- [What the task asks] What you return should match the data below exactly, line for line.

- [Data for this task]
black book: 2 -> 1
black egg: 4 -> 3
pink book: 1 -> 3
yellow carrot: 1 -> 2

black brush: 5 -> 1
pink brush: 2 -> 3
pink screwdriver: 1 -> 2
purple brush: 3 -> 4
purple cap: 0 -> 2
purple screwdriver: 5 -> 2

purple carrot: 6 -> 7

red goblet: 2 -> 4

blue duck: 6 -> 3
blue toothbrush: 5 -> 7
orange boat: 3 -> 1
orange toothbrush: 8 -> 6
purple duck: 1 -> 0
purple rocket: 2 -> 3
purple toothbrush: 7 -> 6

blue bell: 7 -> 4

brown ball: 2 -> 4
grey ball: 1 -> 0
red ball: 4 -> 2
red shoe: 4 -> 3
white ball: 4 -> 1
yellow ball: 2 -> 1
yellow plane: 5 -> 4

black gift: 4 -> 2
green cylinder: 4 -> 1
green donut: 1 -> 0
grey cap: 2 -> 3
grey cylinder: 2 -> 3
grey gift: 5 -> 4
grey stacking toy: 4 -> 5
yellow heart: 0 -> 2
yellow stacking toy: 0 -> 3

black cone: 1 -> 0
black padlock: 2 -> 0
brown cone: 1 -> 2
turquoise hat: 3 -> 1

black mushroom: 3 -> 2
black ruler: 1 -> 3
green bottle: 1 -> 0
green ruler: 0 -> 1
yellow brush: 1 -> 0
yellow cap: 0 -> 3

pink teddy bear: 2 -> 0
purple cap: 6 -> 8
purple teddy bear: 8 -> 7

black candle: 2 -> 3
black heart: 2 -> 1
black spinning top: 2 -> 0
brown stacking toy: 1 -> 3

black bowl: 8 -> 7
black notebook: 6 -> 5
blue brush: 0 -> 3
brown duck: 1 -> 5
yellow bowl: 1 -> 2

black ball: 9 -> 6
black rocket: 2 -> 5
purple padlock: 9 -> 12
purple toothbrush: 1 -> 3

- [Exercise output]
black book: 2 -> 1
black egg: 4 -> 3
pink book: 1 -> 3
yellow carrot: 1 -> 2

black brush: 5 -> 1
pink brush: 2 -> 3
pink screwdriver: 1 -> 2
purple brush: 3 -> 4
purple cap: 0 -> 2
purple screwdriver: 5 -> 2

purple carrot: 6 -> 7

red goblet: 2 -> 4

blue duck: 6 -> 3
blue toothbrush: 5 -> 7
orange boat: 3 -> 1
orange toothbrush: 8 -> 6
purple duck: 1 -> 0
purple rocket: 2 -> 3
purple toothbrush: 7 -> 6

blue bell: 7 -> 4

brown ball: 2 -> 4
grey ball: 1 -> 0
red ball: 4 -> 2
red shoe: 4 -> 3
white ball: 4 -> 1
yellow ball: 2 -> 1
yellow plane: 5 -> 4

black gift: 4 -> 2
green cylinder: 4 -> 1
green donut: 1 -> 0
grey cap: 2 -> 3
grey cylinder: 2 -> 3
grey gift: 5 -> 4
grey stacking toy: 4 -> 5
yellow heart: 0 -> 2
yellow stacking toy: 0 -> 3

black cone: 1 -> 0
black padlock: 2 -> 0
brown cone: 1 -> 2
turquoise hat: 3 -> 1

black mushroom: 3 -> 2
black ruler: 1 -> 3
green bottle: 1 -> 0
green ruler: 0 -> 1
yellow brush: 1 -> 0
yellow cap: 0 -> 3

pink teddy bear: 2 -> 0
purple cap: 6 -> 8
purple teddy bear: 8 -> 7

black candle: 2 -> 3
black heart: 2 -> 1
black spinning top: 2 -> 0
brown stacking toy: 1 -> 3

black bowl: 8 -> 7
black notebook: 6 -> 5
blue brush: 0 -> 3
brown duck: 1 -> 5
yellow bowl: 1 -> 2

black ball: 9 -> 6
black rocket: 2 -> 5
purple padlock: 9 -> 12
purple toothbrush: 1 -> 3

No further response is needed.